* Excerpted data *

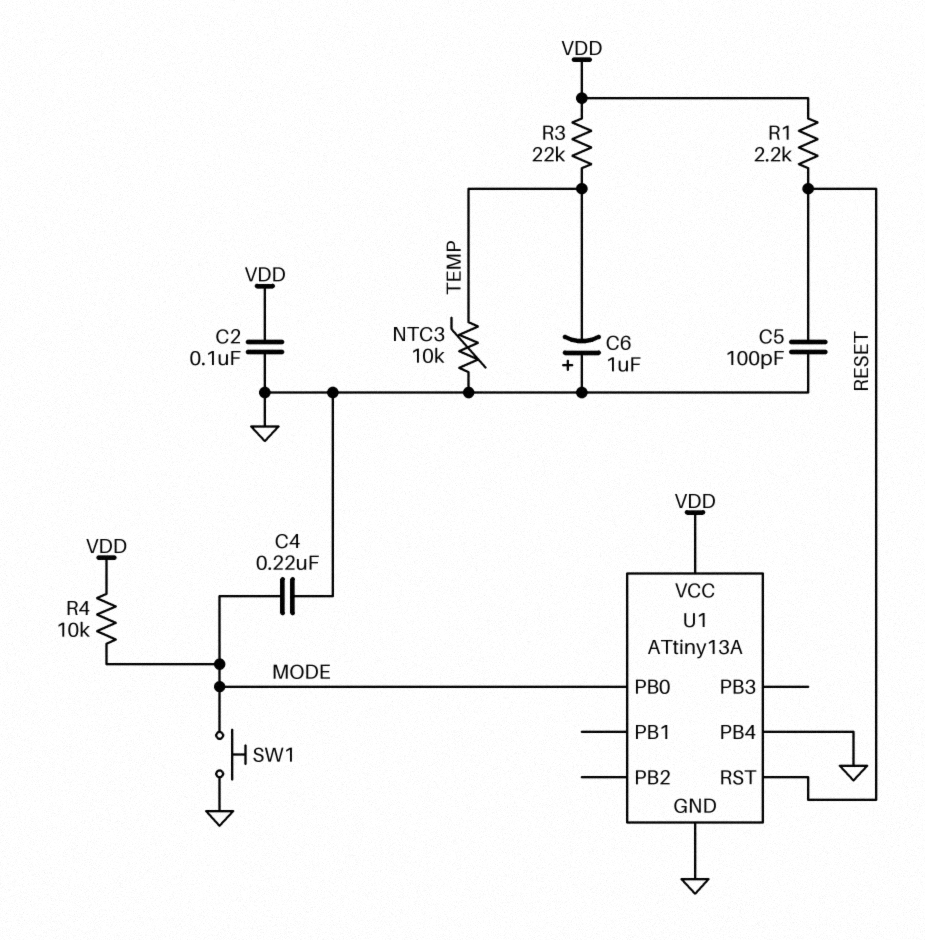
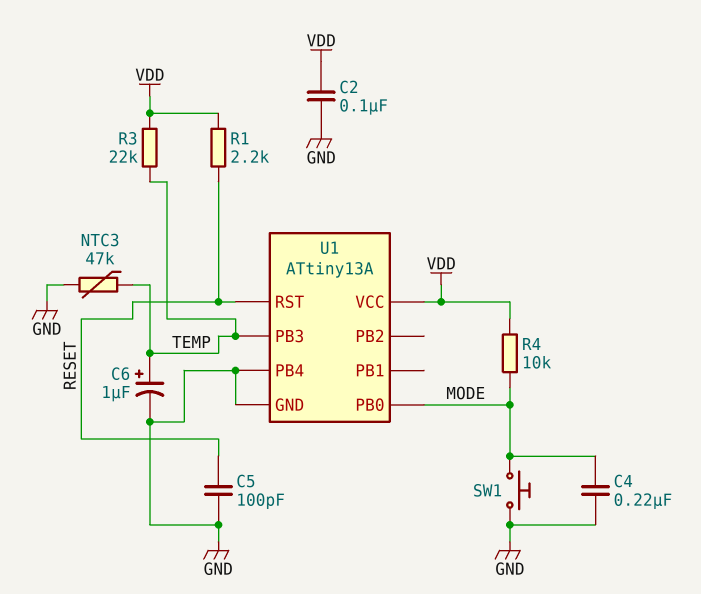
C6: 1uF (plus GND, minus TEMP) -> 1uF (plus TEMP, minus GND)
NTC3: 10k (GND, TEMP) -> 47k (GND, TEMP)
U1 pin PB3: none -> TEMP

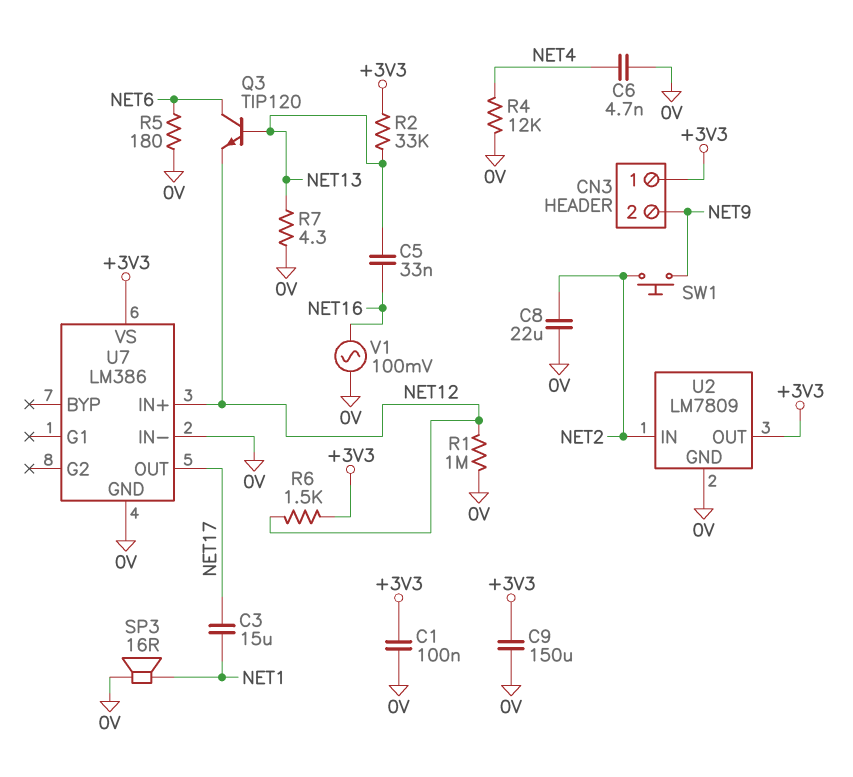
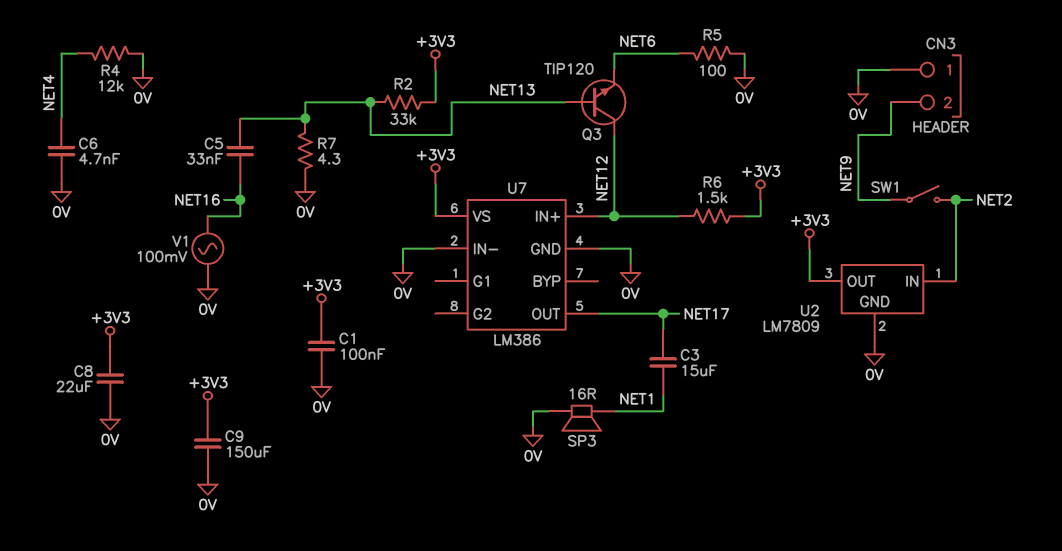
C8: 22uF (0V, NET2) -> 22uF (+3V3, 0V)
CN3 pin 1: +3V3 -> 0V
Q3: NPN TIP120 (B NET13, C NET6, E NET12) -> NPN TIP120 (B NET13, C NET12, E NET6)
R1: 1M (0V, NET12) -> none
R5: 180 (0V, NET6) -> 100 (0V, NET6)
SW1: button (NET2, NET9) -> switch (NET2, NET9)

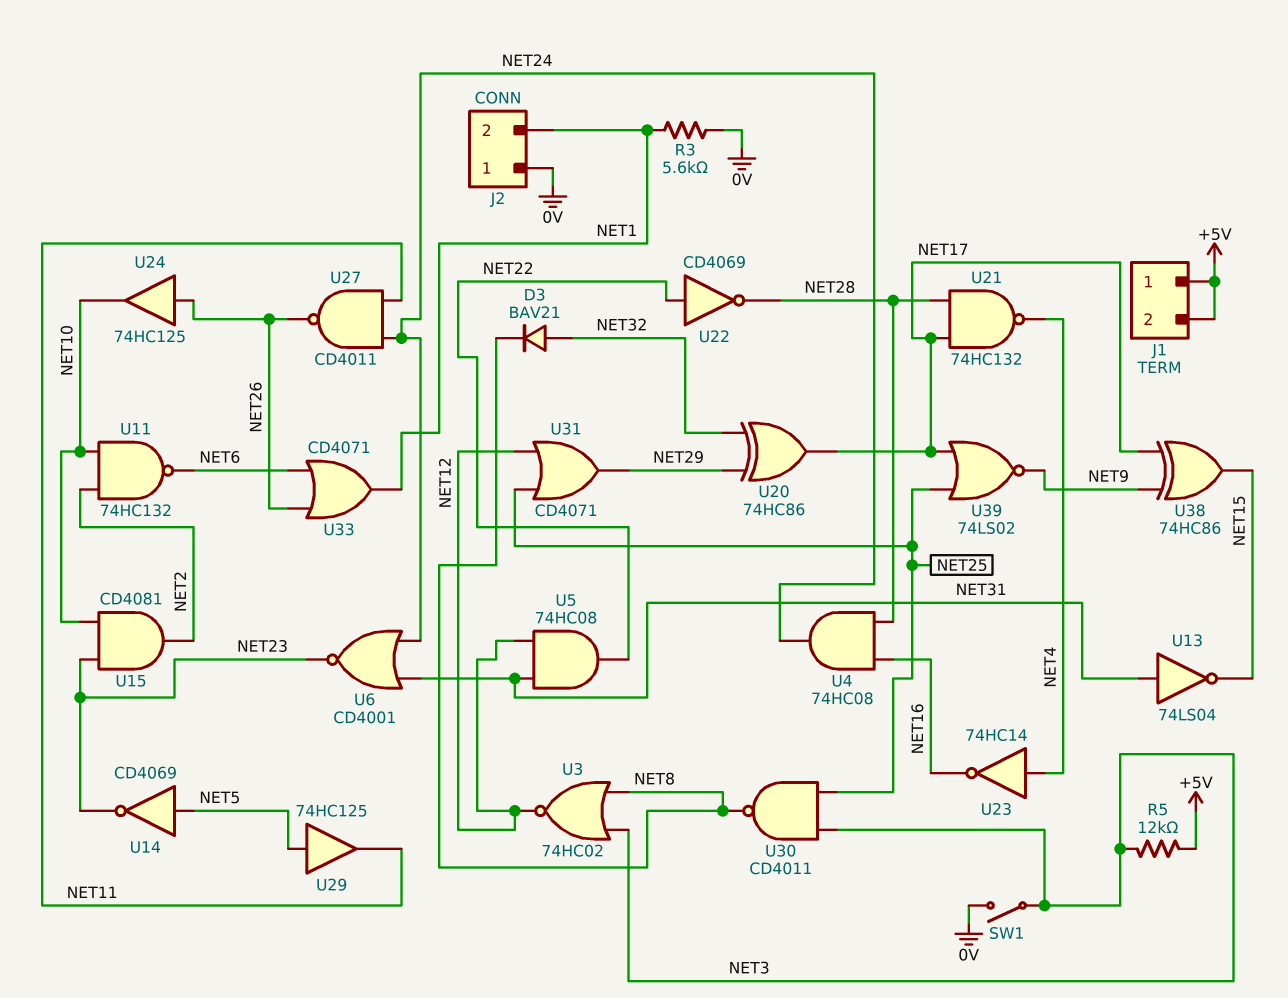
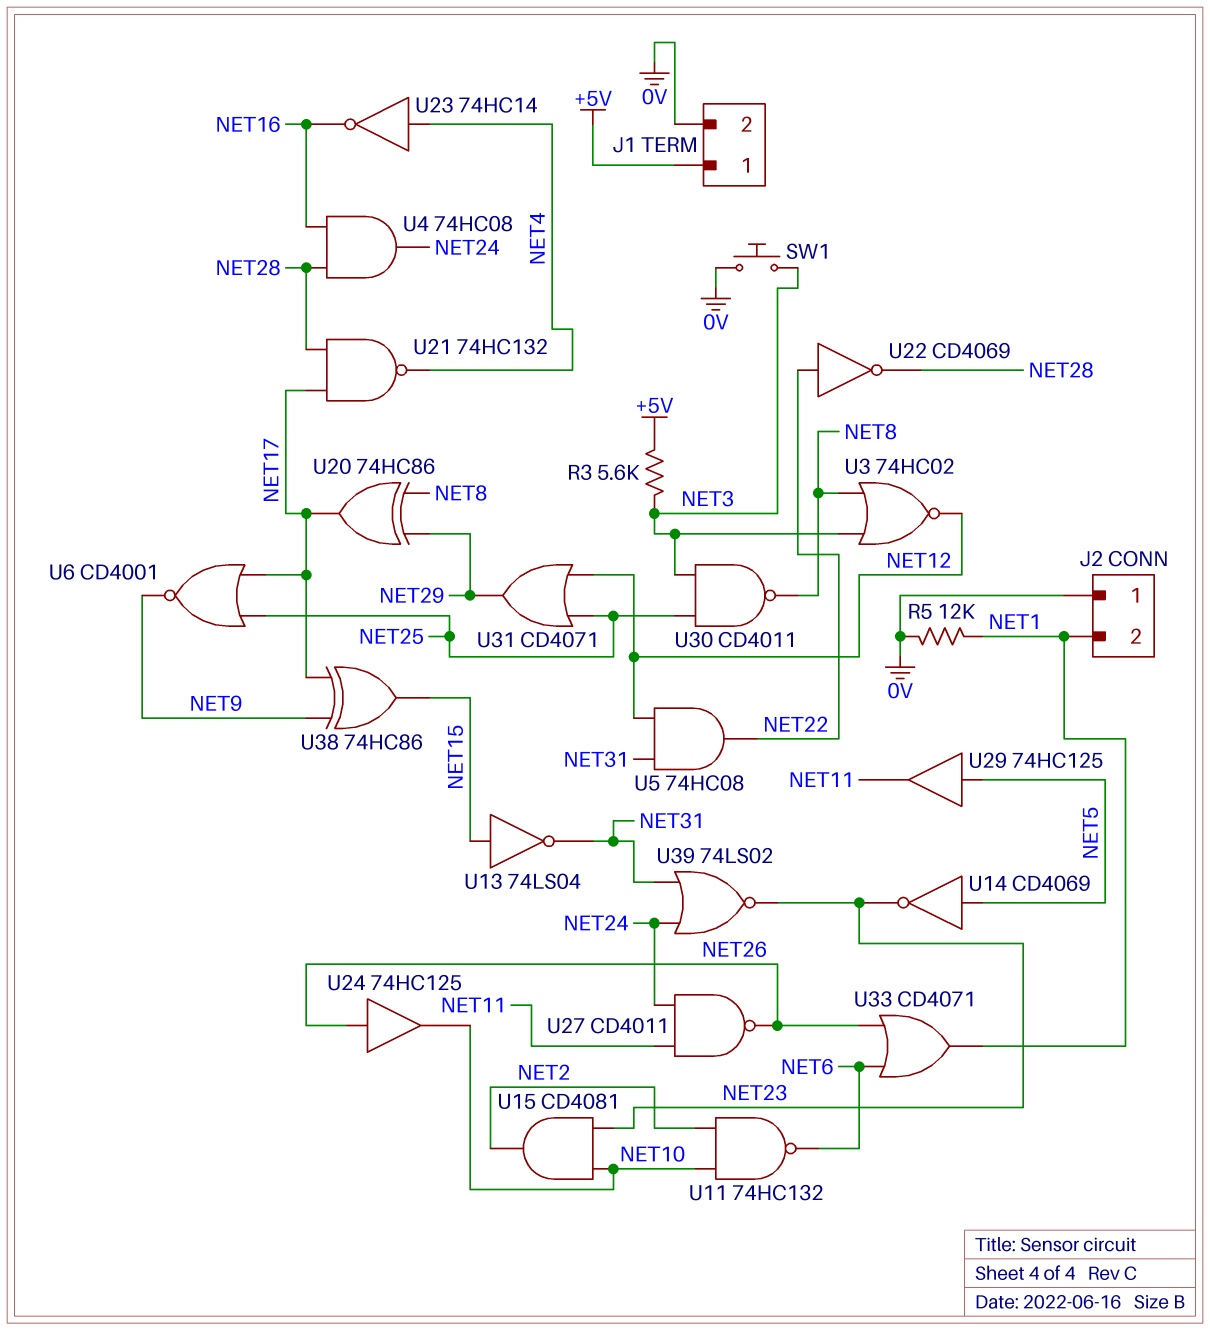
D3: diode BAV21 (A NET32, K NET8) -> none
J1 pin 2: +5V -> 0V
R3: 5.6k (0V, NET1) -> 5.6k (+5V, NET3)
R5: 12k (+5V, NET3) -> 12k (0V, NET1)
SW1: switch (0V, NET3) -> button (0V, NET3)
U6: NOR CD4001 (in NET24, in NET31, out NET23) -> NOR CD4001 (in NET17, in NET25, out NET9)
U13: NOT 74LS04 (in NET31, out NET15) -> NOT 74LS04 (in NET15, out NET31)
U20: XOR 74HC86 (in NET29, in NET32, out NET17) -> XOR 74HC86 (in NET8, in NET29, out NET17)
U39: NOR 74LS02 (in NET17, in NET25, out NET9) -> NOR 74LS02 (in NET24, in NET31, out NET23)

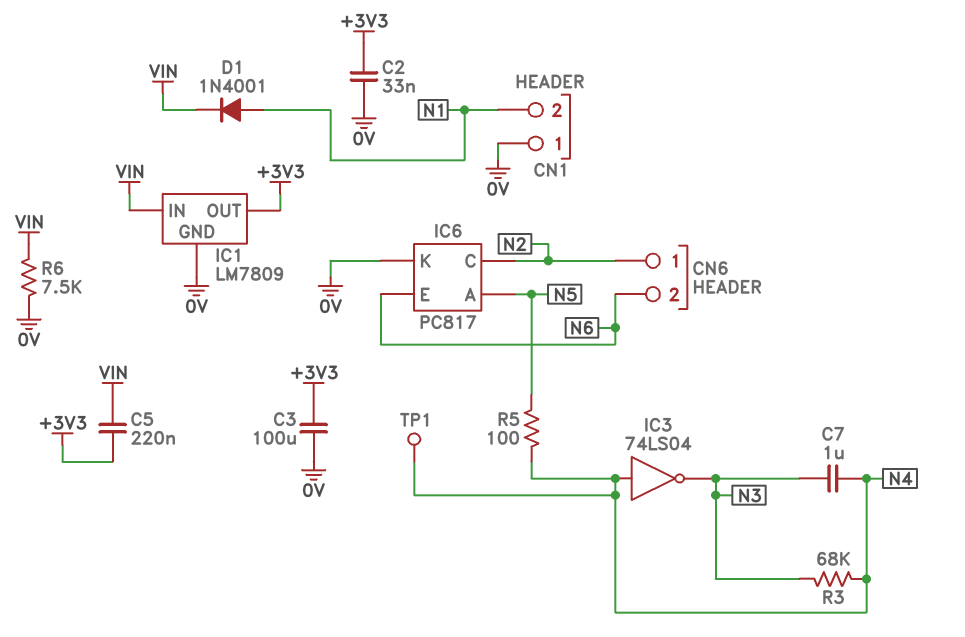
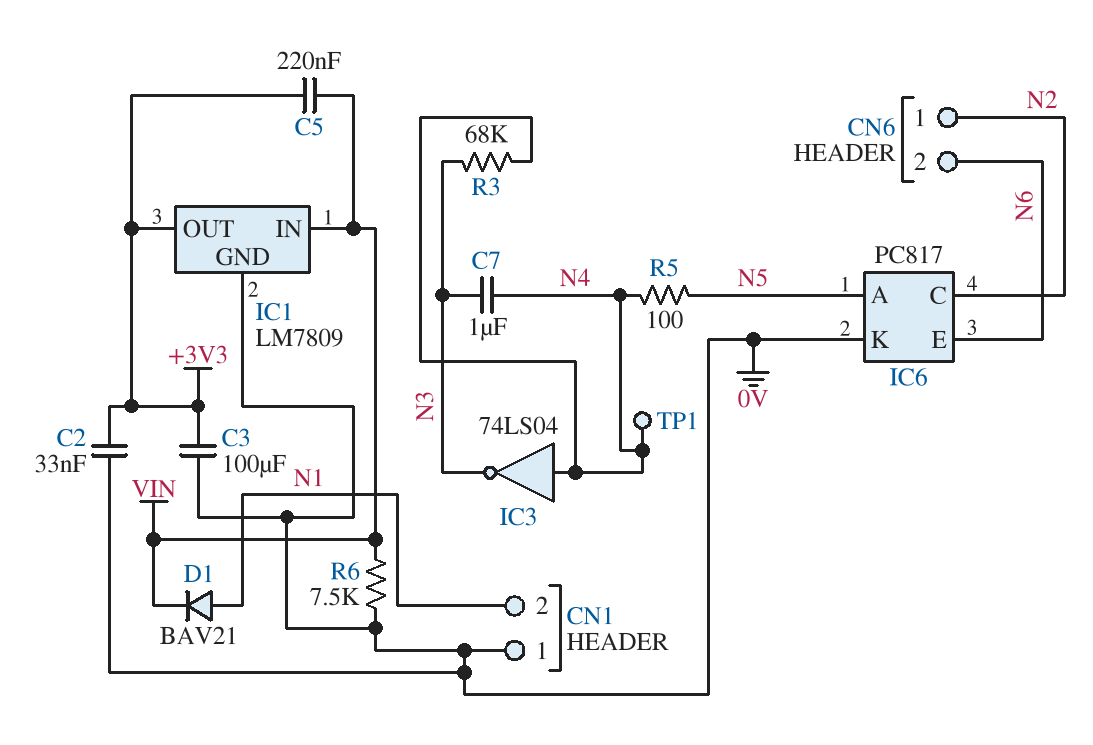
D1: diode 1N4001 (A N1, K VIN) -> diode BAV21 (A N1, K VIN)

* Activity *
Quote every record above exactly, leaving out the pictures.

* Answer for the task *
C6: 1uF (plus GND, minus TEMP) -> 1uF (plus TEMP, minus GND)
NTC3: 10k (GND, TEMP) -> 47k (GND, TEMP)
U1 pin PB3: none -> TEMP

C8: 22uF (0V, NET2) -> 22uF (+3V3, 0V)
CN3 pin 1: +3V3 -> 0V
Q3: NPN TIP120 (B NET13, C NET6, E NET12) -> NPN TIP120 (B NET13, C NET12, E NET6)
R1: 1M (0V, NET12) -> none
R5: 180 (0V, NET6) -> 100 (0V, NET6)
SW1: button (NET2, NET9) -> switch (NET2, NET9)

D3: diode BAV21 (A NET32, K NET8) -> none
J1 pin 2: +5V -> 0V
R3: 5.6k (0V, NET1) -> 5.6k (+5V, NET3)
R5: 12k (+5V, NET3) -> 12k (0V, NET1)
SW1: switch (0V, NET3) -> button (0V, NET3)
U6: NOR CD4001 (in NET24, in NET31, out NET23) -> NOR CD4001 (in NET17, in NET25, out NET9)
U13: NOT 74LS04 (in NET31, out NET15) -> NOT 74LS04 (in NET15, out NET31)
U20: XOR 74HC86 (in NET29, in NET32, out NET17) -> XOR 74HC86 (in NET8, in NET29, out NET17)
U39: NOR 74LS02 (in NET17, in NET25, out NET9) -> NOR 74LS02 (in NET24, in NET31, out NET23)

D1: diode 1N4001 (A N1, K VIN) -> diode BAV21 (A N1, K VIN)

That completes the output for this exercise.